PROVIDED ENTRIES Block Start

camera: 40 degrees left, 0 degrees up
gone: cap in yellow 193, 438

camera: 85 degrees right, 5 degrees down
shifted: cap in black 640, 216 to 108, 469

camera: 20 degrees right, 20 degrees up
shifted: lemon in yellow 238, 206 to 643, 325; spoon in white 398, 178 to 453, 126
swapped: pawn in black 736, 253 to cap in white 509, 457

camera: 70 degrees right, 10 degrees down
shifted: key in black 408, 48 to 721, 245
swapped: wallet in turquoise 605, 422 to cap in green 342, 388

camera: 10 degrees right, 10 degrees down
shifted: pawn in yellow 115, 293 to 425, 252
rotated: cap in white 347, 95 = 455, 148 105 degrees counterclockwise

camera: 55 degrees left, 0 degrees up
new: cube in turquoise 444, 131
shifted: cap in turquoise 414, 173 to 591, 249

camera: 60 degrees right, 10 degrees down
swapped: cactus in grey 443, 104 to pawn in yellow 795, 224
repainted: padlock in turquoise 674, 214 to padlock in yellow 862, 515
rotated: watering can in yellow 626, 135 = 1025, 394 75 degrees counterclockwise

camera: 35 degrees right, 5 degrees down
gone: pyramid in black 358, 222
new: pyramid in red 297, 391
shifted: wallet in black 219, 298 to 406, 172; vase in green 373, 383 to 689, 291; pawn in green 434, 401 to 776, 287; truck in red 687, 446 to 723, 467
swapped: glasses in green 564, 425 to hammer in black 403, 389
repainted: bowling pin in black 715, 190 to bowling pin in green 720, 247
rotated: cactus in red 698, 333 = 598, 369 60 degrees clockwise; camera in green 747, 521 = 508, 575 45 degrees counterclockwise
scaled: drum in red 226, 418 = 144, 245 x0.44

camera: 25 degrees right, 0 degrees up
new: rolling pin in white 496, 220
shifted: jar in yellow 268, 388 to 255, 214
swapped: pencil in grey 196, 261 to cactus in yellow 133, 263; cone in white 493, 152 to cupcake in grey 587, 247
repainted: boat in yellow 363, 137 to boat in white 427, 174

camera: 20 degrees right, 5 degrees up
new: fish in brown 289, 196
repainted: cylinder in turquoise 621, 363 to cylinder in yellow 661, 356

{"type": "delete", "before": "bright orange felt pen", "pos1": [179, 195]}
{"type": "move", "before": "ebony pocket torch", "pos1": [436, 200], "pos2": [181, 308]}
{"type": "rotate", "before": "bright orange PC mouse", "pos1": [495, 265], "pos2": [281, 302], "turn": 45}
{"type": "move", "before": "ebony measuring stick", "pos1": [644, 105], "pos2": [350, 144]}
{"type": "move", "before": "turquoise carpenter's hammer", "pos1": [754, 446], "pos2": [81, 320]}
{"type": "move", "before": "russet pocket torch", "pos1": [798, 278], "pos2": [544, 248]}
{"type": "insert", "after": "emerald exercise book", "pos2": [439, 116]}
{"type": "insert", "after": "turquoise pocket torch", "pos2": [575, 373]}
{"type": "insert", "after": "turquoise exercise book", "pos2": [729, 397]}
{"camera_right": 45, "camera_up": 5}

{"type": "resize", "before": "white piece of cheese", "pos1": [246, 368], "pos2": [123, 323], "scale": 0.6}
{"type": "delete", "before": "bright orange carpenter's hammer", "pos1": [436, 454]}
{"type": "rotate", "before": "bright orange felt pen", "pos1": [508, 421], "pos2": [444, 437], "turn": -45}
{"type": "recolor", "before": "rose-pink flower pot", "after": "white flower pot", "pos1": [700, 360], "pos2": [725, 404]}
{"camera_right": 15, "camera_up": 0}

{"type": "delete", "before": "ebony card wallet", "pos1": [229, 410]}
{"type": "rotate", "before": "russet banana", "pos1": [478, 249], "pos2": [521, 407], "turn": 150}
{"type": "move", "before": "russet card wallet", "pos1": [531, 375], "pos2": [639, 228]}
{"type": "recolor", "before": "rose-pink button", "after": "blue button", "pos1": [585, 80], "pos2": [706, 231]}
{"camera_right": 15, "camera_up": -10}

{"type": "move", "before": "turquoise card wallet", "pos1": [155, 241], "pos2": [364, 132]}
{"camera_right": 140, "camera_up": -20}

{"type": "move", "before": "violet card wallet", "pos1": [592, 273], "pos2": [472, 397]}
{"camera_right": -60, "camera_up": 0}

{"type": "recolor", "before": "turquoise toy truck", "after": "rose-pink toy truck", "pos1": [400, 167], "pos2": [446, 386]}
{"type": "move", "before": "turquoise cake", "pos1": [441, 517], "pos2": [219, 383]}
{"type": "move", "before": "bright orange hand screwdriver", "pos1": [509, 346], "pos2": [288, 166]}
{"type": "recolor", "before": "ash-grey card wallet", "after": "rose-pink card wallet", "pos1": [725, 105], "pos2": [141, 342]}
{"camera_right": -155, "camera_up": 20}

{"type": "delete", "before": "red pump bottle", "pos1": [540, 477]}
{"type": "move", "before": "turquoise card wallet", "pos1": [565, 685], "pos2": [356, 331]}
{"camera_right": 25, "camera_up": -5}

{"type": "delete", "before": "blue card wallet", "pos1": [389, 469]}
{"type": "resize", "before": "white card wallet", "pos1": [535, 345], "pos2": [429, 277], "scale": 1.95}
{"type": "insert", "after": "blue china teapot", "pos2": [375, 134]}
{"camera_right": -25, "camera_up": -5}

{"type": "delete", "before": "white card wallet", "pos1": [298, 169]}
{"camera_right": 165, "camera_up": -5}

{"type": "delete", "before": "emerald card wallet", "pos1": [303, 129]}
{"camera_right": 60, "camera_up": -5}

PROVIDED ENTRIES Block End

■ EXERCISE:
Go through the records above and repeat each one exactly.

■ TASK ANSWER:
camera: 40 degrees left, 0 degrees up
gone: cap in yellow 193, 438

camera: 85 degrees right, 5 degrees down
shifted: cap in black 640, 216 to 108, 469

camera: 20 degrees right, 20 degrees up
shifted: lemon in yellow 238, 206 to 643, 325; spoon in white 398, 178 to 453, 126
swapped: pawn in black 736, 253 to cap in white 509, 457

camera: 70 degrees right, 10 degrees down
shifted: key in black 408, 48 to 721, 245
swapped: wallet in turquoise 605, 422 to cap in green 342, 388

camera: 10 degrees right, 10 degrees down
shifted: pawn in yellow 115, 293 to 425, 252
rotated: cap in white 347, 95 = 455, 148 105 degrees counterclockwise

camera: 55 degrees left, 0 degrees up
new: cube in turquoise 444, 131
shifted: cap in turquoise 414, 173 to 591, 249

camera: 60 degrees right, 10 degrees down
swapped: cactus in grey 443, 104 to pawn in yellow 795, 224
repainted: padlock in turquoise 674, 214 to padlock in yellow 862, 515
rotated: watering can in yellow 626, 135 = 1025, 394 75 degrees counterclockwise

camera: 35 degrees right, 5 degrees down
gone: pyramid in black 358, 222
new: pyramid in red 297, 391
shifted: wallet in black 219, 298 to 406, 172; vase in green 373, 383 to 689, 291; pawn in green 434, 401 to 776, 287; truck in red 687, 446 to 723, 467
swapped: glasses in green 564, 425 to hammer in black 403, 389
repainted: bowling pin in black 715, 190 to bowling pin in green 720, 247
rotated: cactus in red 698, 333 = 598, 369 60 degrees clockwise; camera in green 747, 521 = 508, 575 45 degrees counterclockwise
scaled: drum in red 226, 418 = 144, 245 x0.44

camera: 25 degrees right, 0 degrees up
new: rolling pin in white 496, 220
shifted: jar in yellow 268, 388 to 255, 214
swapped: pencil in grey 196, 261 to cactus in yellow 133, 263; cone in white 493, 152 to cupcake in grey 587, 247
repainted: boat in yellow 363, 137 to boat in white 427, 174

camera: 20 degrees right, 5 degrees up
new: fish in brown 289, 196
repainted: cylinder in turquoise 621, 363 to cylinder in yellow 661, 356

{"type": "delete", "before": "bright orange felt pen", "pos1": [179, 195]}
{"type": "move", "before": "ebony pocket torch", "pos1": [436, 200], "pos2": [181, 308]}
{"type": "rotate", "before": "bright orange PC mouse", "pos1": [495, 265], "pos2": [281, 302], "turn": 45}
{"type": "move", "before": "ebony measuring stick", "pos1": [644, 105], "pos2": [350, 144]}
{"type": "move", "before": "turquoise carpenter's hammer", "pos1": [754, 446], "pos2": [81, 320]}
{"type": "move", "before": "russet pocket torch", "pos1": [798, 278], "pos2": [544, 248]}
{"type": "insert", "after": "emerald exercise book", "pos2": [439, 116]}
{"type": "insert", "after": "turquoise pocket torch", "pos2": [575, 373]}
{"type": "insert", "after": "turquoise exercise book", "pos2": [729, 397]}
{"camera_right": 45, "camera_up": 5}

{"type": "resize", "before": "white piece of cheese", "pos1": [246, 368], "pos2": [123, 323], "scale": 0.6}
{"type": "delete", "before": "bright orange carpenter's hammer", "pos1": [436, 454]}
{"type": "rotate", "before": "bright orange felt pen", "pos1": [508, 421], "pos2": [444, 437], "turn": -45}
{"type": "recolor", "before": "rose-pink flower pot", "after": "white flower pot", "pos1": [700, 360], "pos2": [725, 404]}
{"camera_right": 15, "camera_up": 0}

{"type": "delete", "before": "ebony card wallet", "pos1": [229, 410]}
{"type": "rotate", "before": "russet banana", "pos1": [478, 249], "pos2": [521, 407], "turn": 150}
{"type": "move", "before": "russet card wallet", "pos1": [531, 375], "pos2": [639, 228]}
{"type": "recolor", "before": "rose-pink button", "after": "blue button", "pos1": [585, 80], "pos2": [706, 231]}
{"camera_right": 15, "camera_up": -10}

{"type": "move", "before": "turquoise card wallet", "pos1": [155, 241], "pos2": [364, 132]}
{"camera_right": 140, "camera_up": -20}

{"type": "move", "before": "violet card wallet", "pos1": [592, 273], "pos2": [472, 397]}
{"camera_right": -60, "camera_up": 0}

{"type": "recolor", "before": "turquoise toy truck", "after": "rose-pink toy truck", "pos1": [400, 167], "pos2": [446, 386]}
{"type": "move", "before": "turquoise cake", "pos1": [441, 517], "pos2": [219, 383]}
{"type": "move", "before": "bright orange hand screwdriver", "pos1": [509, 346], "pos2": [288, 166]}
{"type": "recolor", "before": "ash-grey card wallet", "after": "rose-pink card wallet", "pos1": [725, 105], "pos2": [141, 342]}
{"camera_right": -155, "camera_up": 20}

{"type": "delete", "before": "red pump bottle", "pos1": [540, 477]}
{"type": "move", "before": "turquoise card wallet", "pos1": [565, 685], "pos2": [356, 331]}
{"camera_right": 25, "camera_up": -5}

{"type": "delete", "before": "blue card wallet", "pos1": [389, 469]}
{"type": "resize", "before": "white card wallet", "pos1": [535, 345], "pos2": [429, 277], "scale": 1.95}
{"type": "insert", "after": "blue china teapot", "pos2": [375, 134]}
{"camera_right": -25, "camera_up": -5}

{"type": "delete", "before": "white card wallet", "pos1": [298, 169]}
{"camera_right": 165, "camera_up": -5}

{"type": "delete", "before": "emerald card wallet", "pos1": [303, 129]}
{"camera_right": 60, "camera_up": -5}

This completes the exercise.